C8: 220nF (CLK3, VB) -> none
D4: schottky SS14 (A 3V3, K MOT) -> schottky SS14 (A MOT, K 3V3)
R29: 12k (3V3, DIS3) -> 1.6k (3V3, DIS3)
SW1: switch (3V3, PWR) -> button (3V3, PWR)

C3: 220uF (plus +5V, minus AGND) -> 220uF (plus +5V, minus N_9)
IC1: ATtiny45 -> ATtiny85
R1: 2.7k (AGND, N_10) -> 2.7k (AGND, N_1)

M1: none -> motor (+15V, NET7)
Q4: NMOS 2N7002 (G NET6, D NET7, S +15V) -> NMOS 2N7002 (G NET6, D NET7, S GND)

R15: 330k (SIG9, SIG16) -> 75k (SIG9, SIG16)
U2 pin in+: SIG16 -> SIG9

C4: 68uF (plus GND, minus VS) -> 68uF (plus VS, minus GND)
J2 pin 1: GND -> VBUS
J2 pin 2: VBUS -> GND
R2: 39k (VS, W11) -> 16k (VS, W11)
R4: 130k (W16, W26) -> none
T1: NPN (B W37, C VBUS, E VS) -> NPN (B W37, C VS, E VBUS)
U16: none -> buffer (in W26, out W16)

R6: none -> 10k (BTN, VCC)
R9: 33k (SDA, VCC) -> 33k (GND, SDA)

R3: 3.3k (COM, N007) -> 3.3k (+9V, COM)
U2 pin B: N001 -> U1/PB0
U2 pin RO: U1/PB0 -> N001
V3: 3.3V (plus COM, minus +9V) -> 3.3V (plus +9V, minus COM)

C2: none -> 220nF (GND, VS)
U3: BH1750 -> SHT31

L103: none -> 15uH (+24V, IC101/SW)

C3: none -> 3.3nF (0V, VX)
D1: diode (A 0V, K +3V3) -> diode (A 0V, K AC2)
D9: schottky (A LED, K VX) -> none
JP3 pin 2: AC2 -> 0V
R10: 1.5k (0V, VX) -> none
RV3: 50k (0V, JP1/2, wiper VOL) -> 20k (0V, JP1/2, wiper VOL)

--------------------------------------------------

**What you need to do:** Every line above from the line with "R1: 2.7k (AGND, N_10) -> 2.7k (AGND, N_1)" to the line with "J2 pin 2: VBUS -> GND", both included, must be reproduced exactly, and no other line may appear.

**Response:**
R1: 2.7k (AGND, N_10) -> 2.7k (AGND, N_1)

M1: none -> motor (+15V, NET7)
Q4: NMOS 2N7002 (G NET6, D NET7, S +15V) -> NMOS 2N7002 (G NET6, D NET7, S GND)

R15: 330k (SIG9, SIG16) -> 75k (SIG9, SIG16)
U2 pin in+: SIG16 -> SIG9

C4: 68uF (plus GND, minus VS) -> 68uF (plus VS, minus GND)
J2 pin 1: GND -> VBUS
J2 pin 2: VBUS -> GND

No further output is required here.